§ **Data to use**
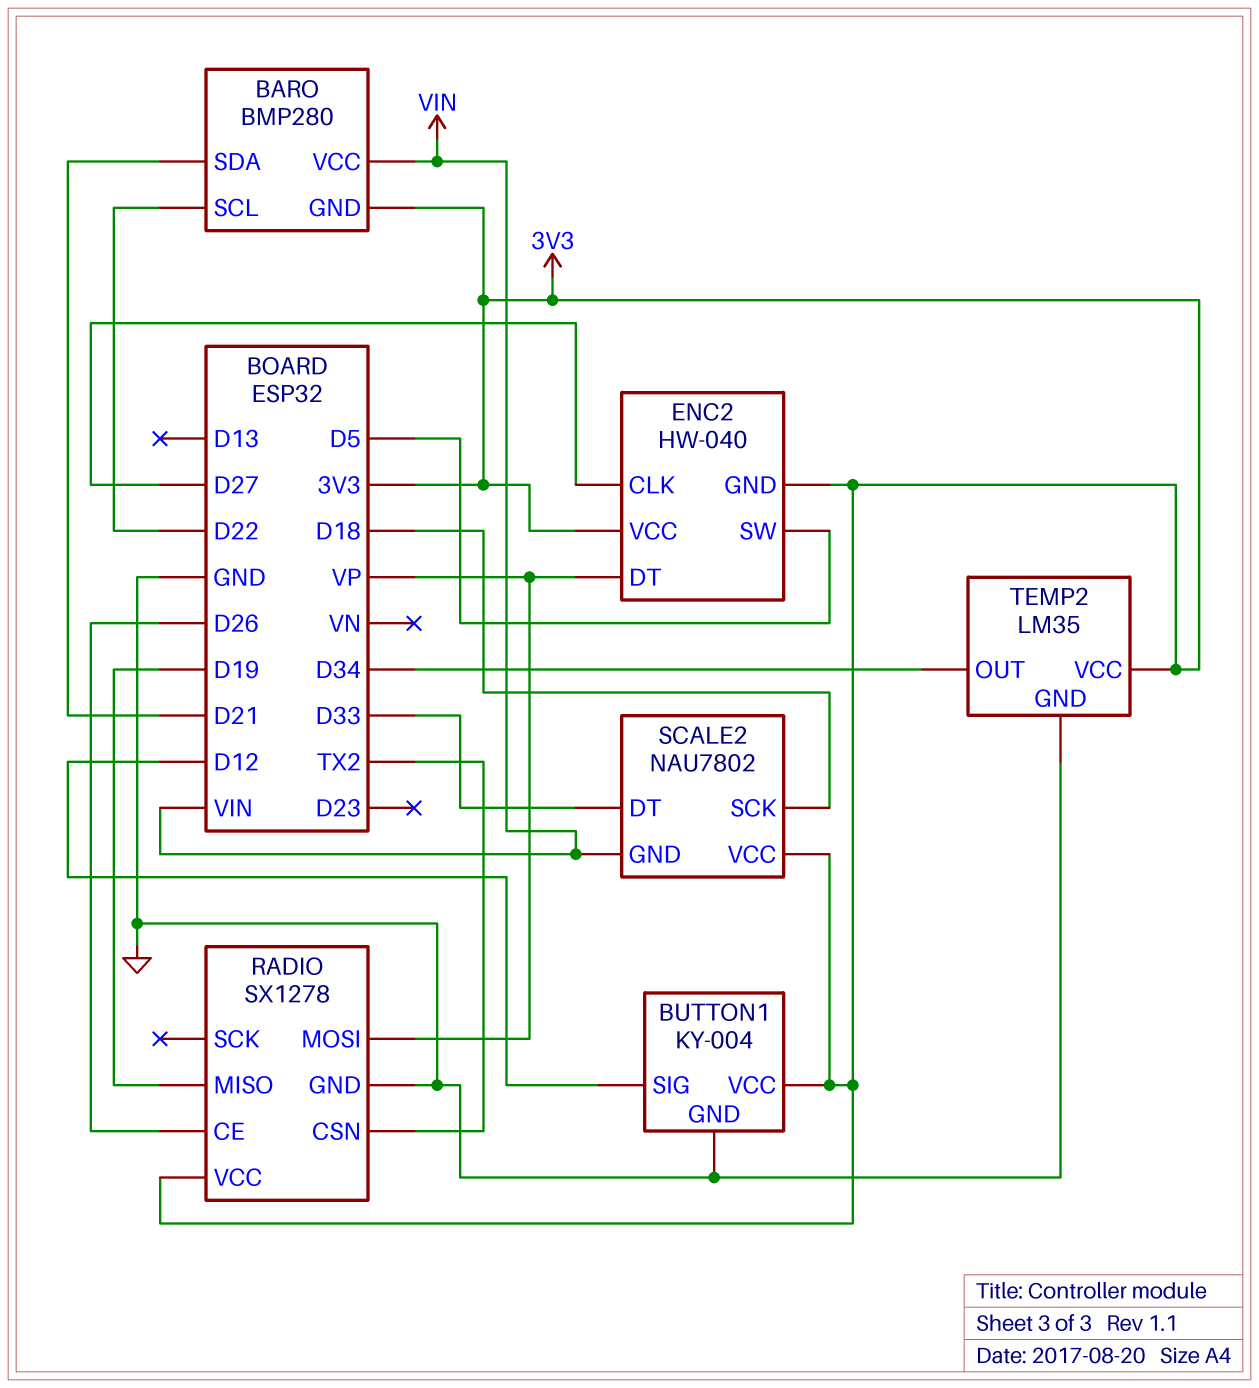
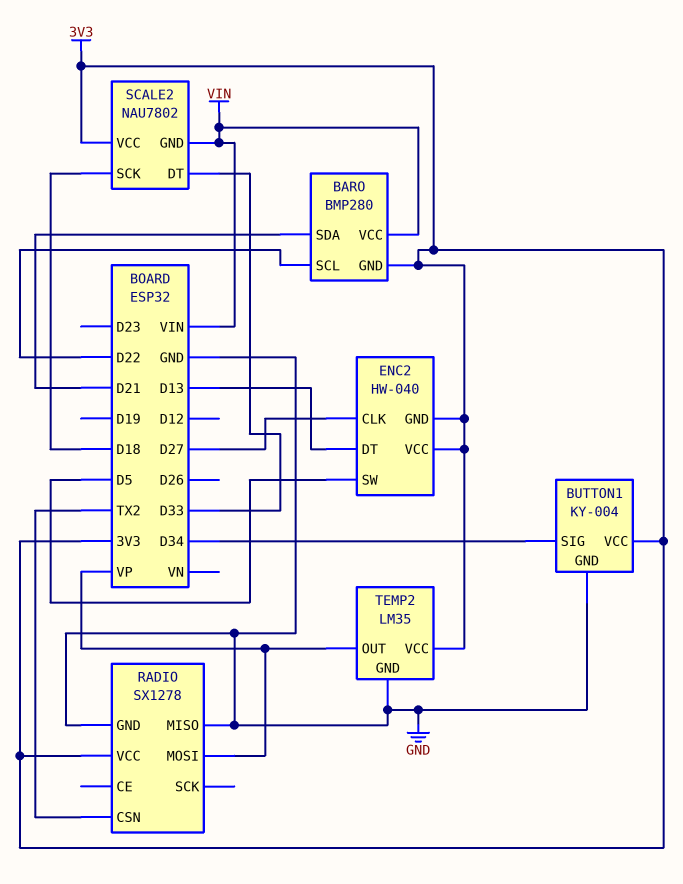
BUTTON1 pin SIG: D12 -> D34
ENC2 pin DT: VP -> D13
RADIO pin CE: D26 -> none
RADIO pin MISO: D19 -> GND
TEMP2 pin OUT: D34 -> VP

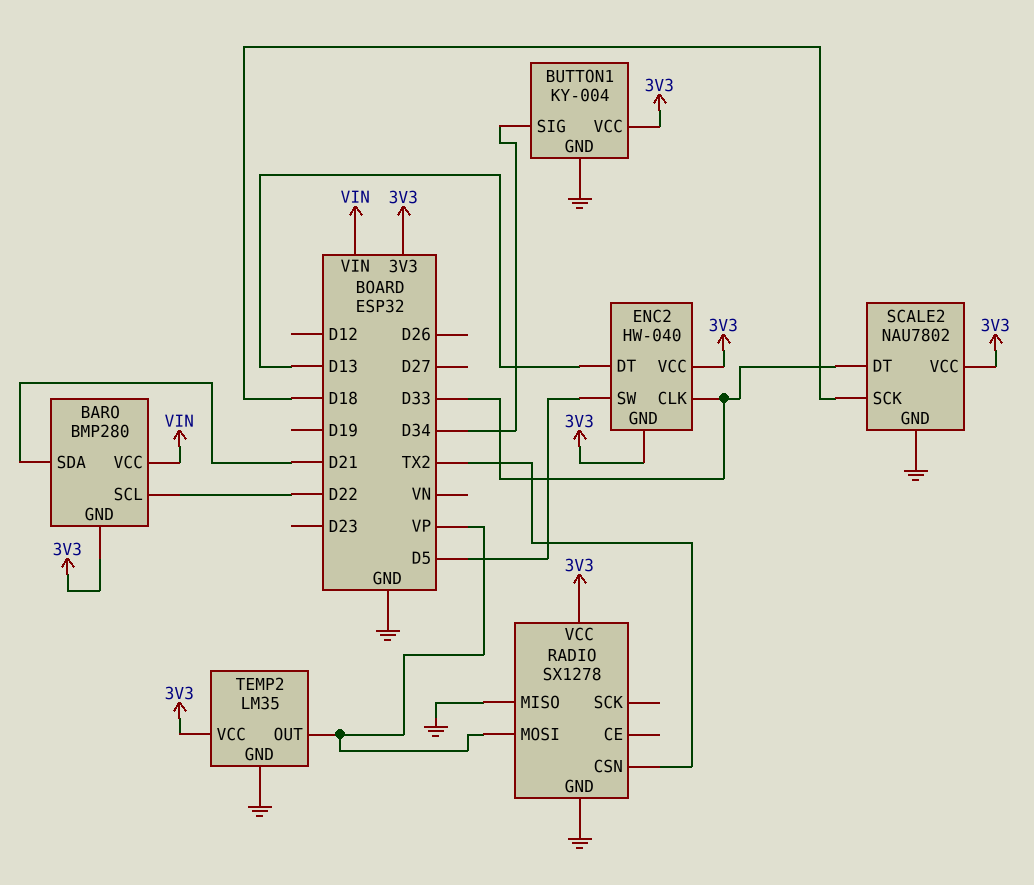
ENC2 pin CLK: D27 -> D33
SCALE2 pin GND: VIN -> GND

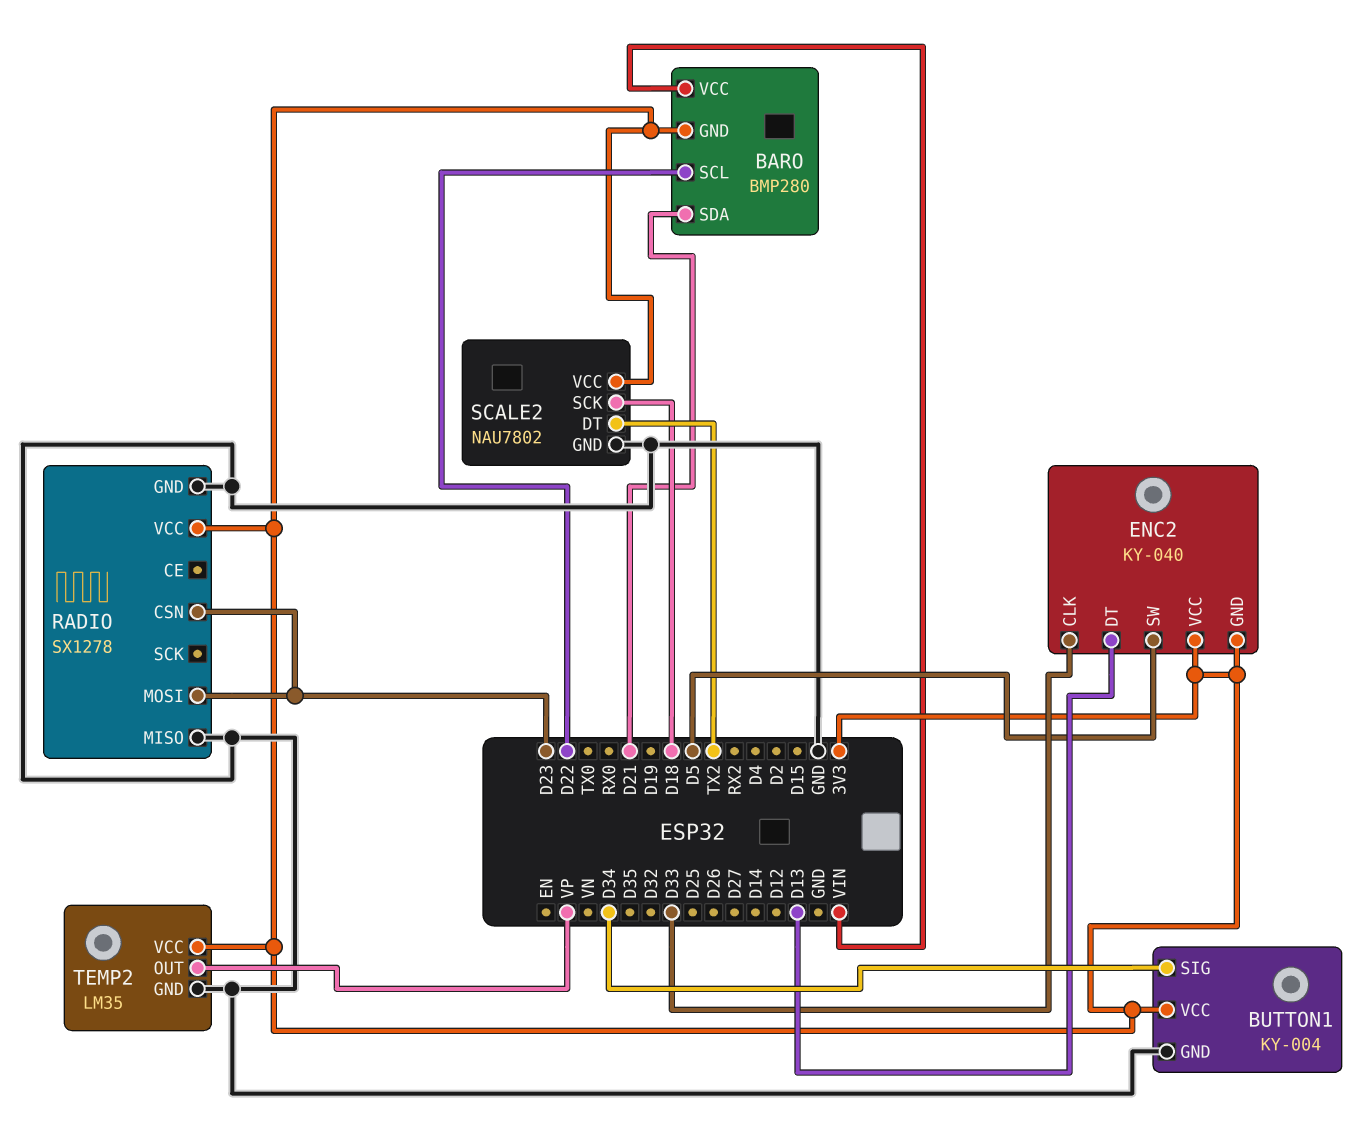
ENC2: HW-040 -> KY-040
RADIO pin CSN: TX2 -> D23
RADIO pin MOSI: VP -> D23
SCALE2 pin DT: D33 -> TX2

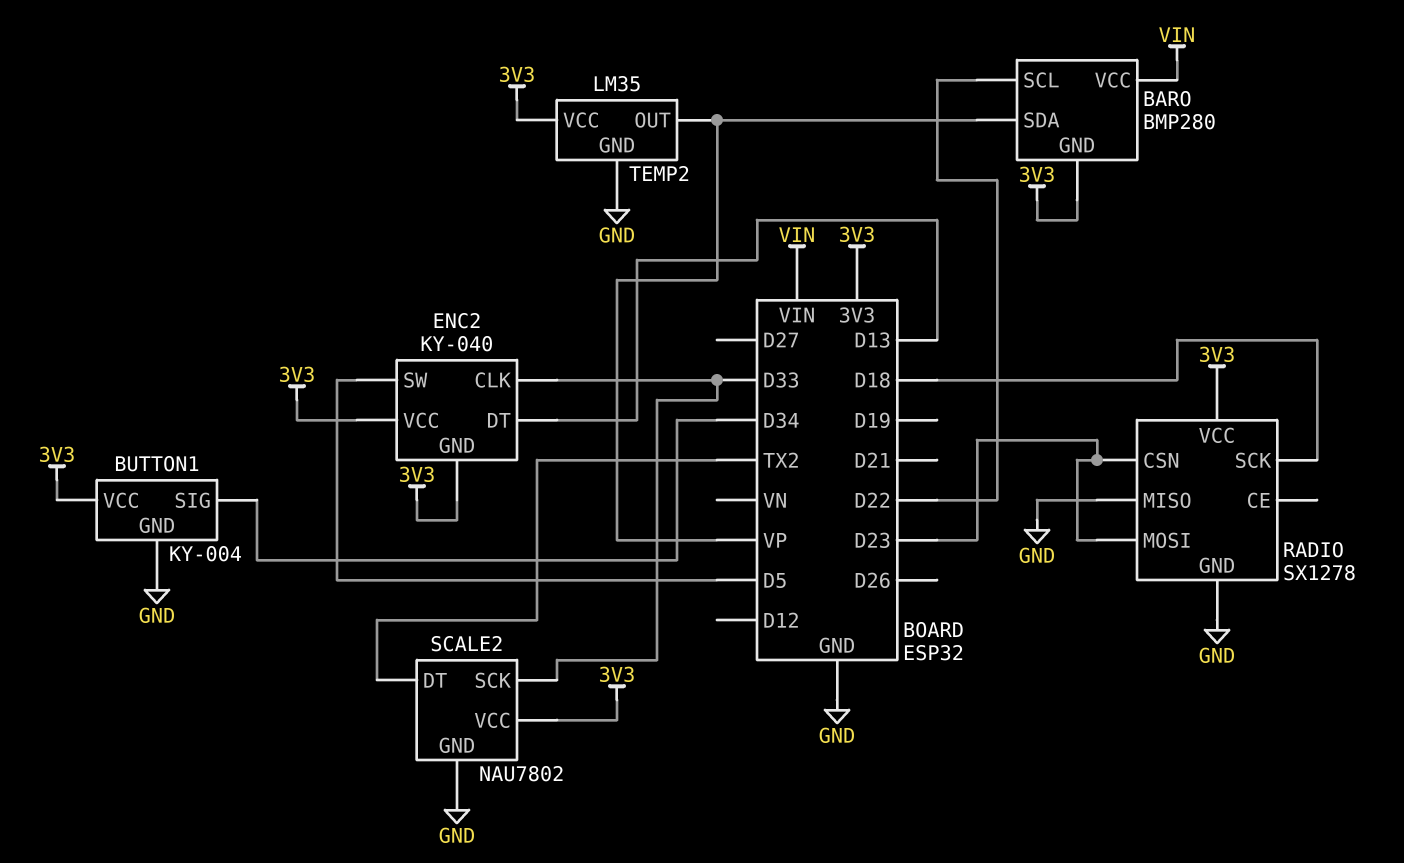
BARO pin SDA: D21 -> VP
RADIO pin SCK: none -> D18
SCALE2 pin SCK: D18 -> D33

§ **Assignment**
Only the lines from the line with "RADIO pin MOSI: VP -> D23" to the end of the records should be repeated, exactly and without pictures.

§ **Answer to the problem**
RADIO pin MOSI: VP -> D23
SCALE2 pin DT: D33 -> TX2

BARO pin SDA: D21 -> VP
RADIO pin SCK: none -> D18
SCALE2 pin SCK: D18 -> D33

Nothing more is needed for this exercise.